• Description of the task
Nothing but the lines from the one that contains "white star: 3 -> 2" to the end of the records should be printed, both ends included, exactly as given.

• Records for the task

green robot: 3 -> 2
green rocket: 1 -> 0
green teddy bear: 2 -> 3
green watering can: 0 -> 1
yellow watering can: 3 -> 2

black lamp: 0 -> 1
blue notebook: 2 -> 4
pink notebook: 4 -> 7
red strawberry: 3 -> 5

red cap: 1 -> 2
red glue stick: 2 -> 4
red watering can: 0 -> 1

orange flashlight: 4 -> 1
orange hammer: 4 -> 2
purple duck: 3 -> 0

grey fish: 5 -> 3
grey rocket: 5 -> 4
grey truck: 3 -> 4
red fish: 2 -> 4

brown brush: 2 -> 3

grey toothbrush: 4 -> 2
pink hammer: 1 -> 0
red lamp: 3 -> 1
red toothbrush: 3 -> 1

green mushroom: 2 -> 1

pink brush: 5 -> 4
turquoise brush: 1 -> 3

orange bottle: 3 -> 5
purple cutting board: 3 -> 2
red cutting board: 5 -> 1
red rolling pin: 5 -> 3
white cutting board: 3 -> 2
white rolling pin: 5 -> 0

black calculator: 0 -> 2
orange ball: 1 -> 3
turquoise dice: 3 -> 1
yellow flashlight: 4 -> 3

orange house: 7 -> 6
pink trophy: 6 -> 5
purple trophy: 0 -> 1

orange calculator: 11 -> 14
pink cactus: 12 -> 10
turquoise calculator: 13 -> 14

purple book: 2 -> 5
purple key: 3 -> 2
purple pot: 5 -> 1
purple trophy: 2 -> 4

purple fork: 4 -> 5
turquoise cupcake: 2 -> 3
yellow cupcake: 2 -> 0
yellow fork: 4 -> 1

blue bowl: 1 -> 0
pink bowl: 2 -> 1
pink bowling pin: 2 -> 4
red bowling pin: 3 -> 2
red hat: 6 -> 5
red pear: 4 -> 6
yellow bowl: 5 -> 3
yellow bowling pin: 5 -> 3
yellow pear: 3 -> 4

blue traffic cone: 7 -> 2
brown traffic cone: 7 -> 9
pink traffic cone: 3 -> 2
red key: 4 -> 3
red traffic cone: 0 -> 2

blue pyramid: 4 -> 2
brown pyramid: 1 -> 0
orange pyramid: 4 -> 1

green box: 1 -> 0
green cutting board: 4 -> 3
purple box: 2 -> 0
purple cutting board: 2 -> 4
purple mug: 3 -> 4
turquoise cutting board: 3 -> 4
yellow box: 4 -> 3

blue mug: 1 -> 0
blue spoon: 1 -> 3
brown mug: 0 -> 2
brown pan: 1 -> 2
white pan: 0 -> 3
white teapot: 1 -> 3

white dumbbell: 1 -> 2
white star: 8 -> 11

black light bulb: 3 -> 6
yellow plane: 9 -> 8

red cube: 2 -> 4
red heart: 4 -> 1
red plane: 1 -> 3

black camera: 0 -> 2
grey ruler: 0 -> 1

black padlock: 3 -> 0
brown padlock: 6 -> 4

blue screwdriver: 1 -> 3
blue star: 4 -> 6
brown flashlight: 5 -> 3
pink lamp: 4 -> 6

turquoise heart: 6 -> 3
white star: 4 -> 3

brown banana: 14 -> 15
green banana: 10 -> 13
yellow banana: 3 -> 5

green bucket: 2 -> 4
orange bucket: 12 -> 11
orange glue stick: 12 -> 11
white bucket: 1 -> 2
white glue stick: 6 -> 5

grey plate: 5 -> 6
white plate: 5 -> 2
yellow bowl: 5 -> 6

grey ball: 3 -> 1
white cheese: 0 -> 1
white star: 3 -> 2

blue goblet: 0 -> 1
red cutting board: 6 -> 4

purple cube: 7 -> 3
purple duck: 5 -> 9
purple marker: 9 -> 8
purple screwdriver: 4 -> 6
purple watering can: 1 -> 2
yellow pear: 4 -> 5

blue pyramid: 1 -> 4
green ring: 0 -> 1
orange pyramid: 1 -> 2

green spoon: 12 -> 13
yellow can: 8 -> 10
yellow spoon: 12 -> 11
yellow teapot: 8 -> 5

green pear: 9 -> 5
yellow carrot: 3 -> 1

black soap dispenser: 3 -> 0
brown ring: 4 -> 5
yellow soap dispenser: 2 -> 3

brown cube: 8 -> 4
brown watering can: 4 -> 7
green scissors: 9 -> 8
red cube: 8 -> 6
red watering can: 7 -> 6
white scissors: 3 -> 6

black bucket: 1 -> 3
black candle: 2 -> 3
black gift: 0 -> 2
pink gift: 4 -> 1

• Answer space
white star: 3 -> 2

blue goblet: 0 -> 1
red cutting board: 6 -> 4

purple cube: 7 -> 3
purple duck: 5 -> 9
purple marker: 9 -> 8
purple screwdriver: 4 -> 6
purple watering can: 1 -> 2
yellow pear: 4 -> 5

blue pyramid: 1 -> 4
green ring: 0 -> 1
orange pyramid: 1 -> 2

green spoon: 12 -> 13
yellow can: 8 -> 10
yellow spoon: 12 -> 11
yellow teapot: 8 -> 5

green pear: 9 -> 5
yellow carrot: 3 -> 1

black soap dispenser: 3 -> 0
brown ring: 4 -> 5
yellow soap dispenser: 2 -> 3

brown cube: 8 -> 4
brown watering can: 4 -> 7
green scissors: 9 -> 8
red cube: 8 -> 6
red watering can: 7 -> 6
white scissors: 3 -> 6

black bucket: 1 -> 3
black candle: 2 -> 3
black gift: 0 -> 2
pink gift: 4 -> 1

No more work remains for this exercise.